▶ [Exercise] Gather every line of the data below that contains the word "shiny", and copy each one out.

Start of Material to process

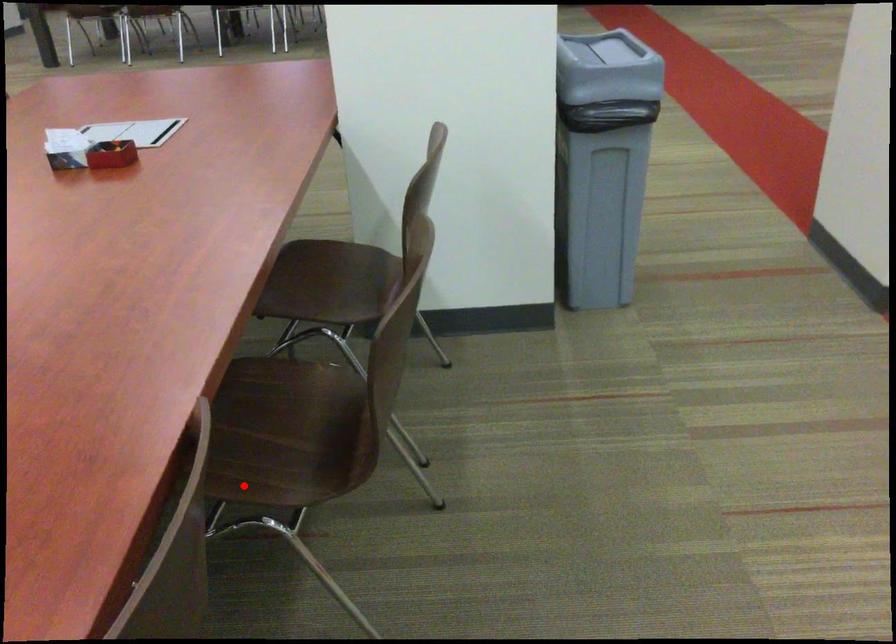
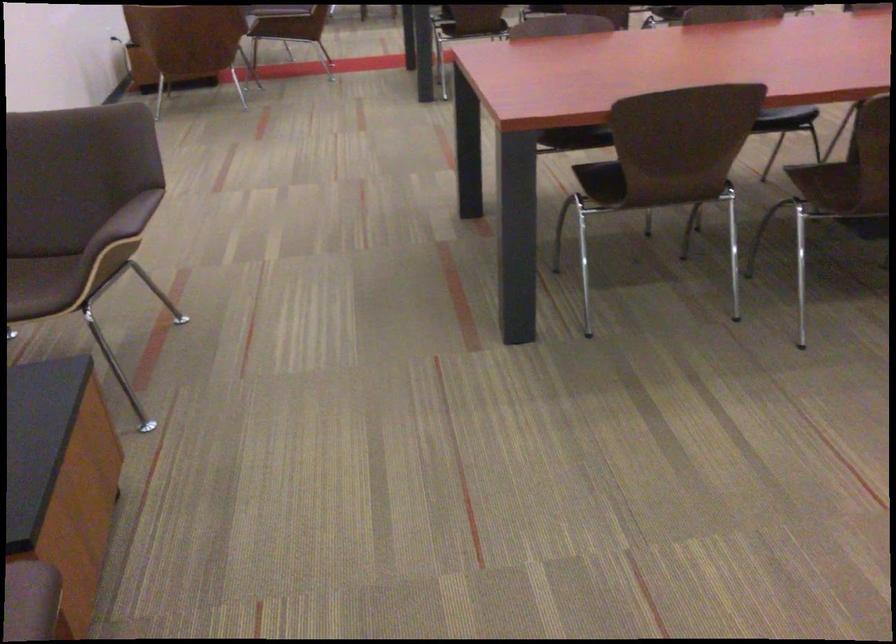
The point at the highlighted location is marked in the first image. Where is the corresponding point in the second image?

(819, 183)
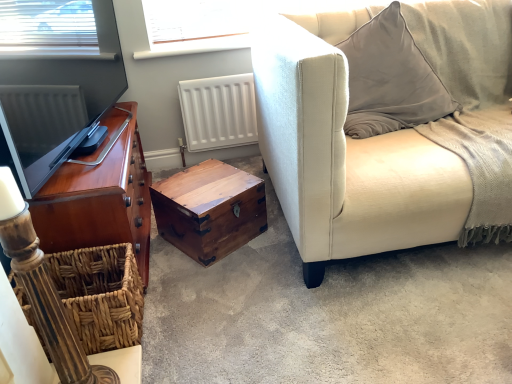
You are a GUI agent. You are given a task and a screenshot of the screen. Output one action in this format:
    pyautogui.click(x=<x>, y=<y>)
    Task: Click on the empty space that is to the right of wooden chest at center
    The image size is (512, 384).
    Given the screenshot: What is the action you would take?
    pyautogui.click(x=273, y=236)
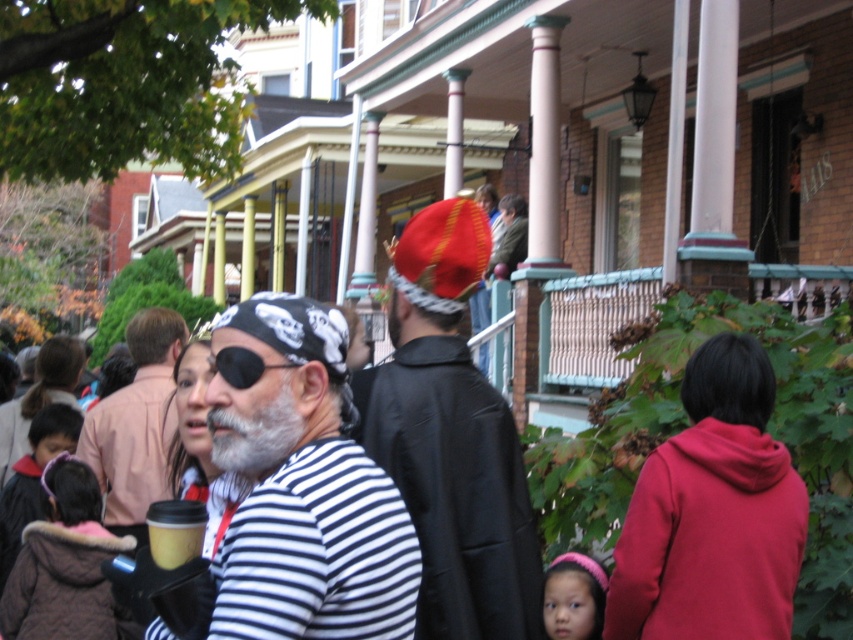
Question: Which object is farther from the camera taking this photo?

Choices:
 (A) brown fuzzy coat at lower left
 (B) striped fabric pirate at center
 (C) pink fuzzy headband at lower right
 (D) black striped shirt at center

Answer: (B)

Question: Can you confirm if striped fabric pirate at center is positioned above velvet black coat at lower left?

Choices:
 (A) yes
 (B) no

Answer: (A)

Question: Can you confirm if black striped shirt at center is positioned below shiny red fabric hat at center?

Choices:
 (A) no
 (B) yes

Answer: (B)

Question: Can you confirm if matte red hoodie at lower right is positioned to the right of velvet black coat at lower left?

Choices:
 (A) no
 (B) yes

Answer: (B)

Question: Among these objects, which one is nearest to the camera?

Choices:
 (A) striped fabric pirate at center
 (B) pink fuzzy headband at lower right
 (C) brown fuzzy coat at lower left
 (D) shiny red fabric hat at center

Answer: (D)

Question: Which point appears farthest from the camera in this image?

Choices:
 (A) [225, 410]
 (B) [519, 554]
 (C) [15, 525]

Answer: (C)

End of Material to process

▶ [Your solution]
Question: Can you confirm if black striped shirt at center is positioned below shiny red fabric hat at center?
 (D) shiny red fabric hat at center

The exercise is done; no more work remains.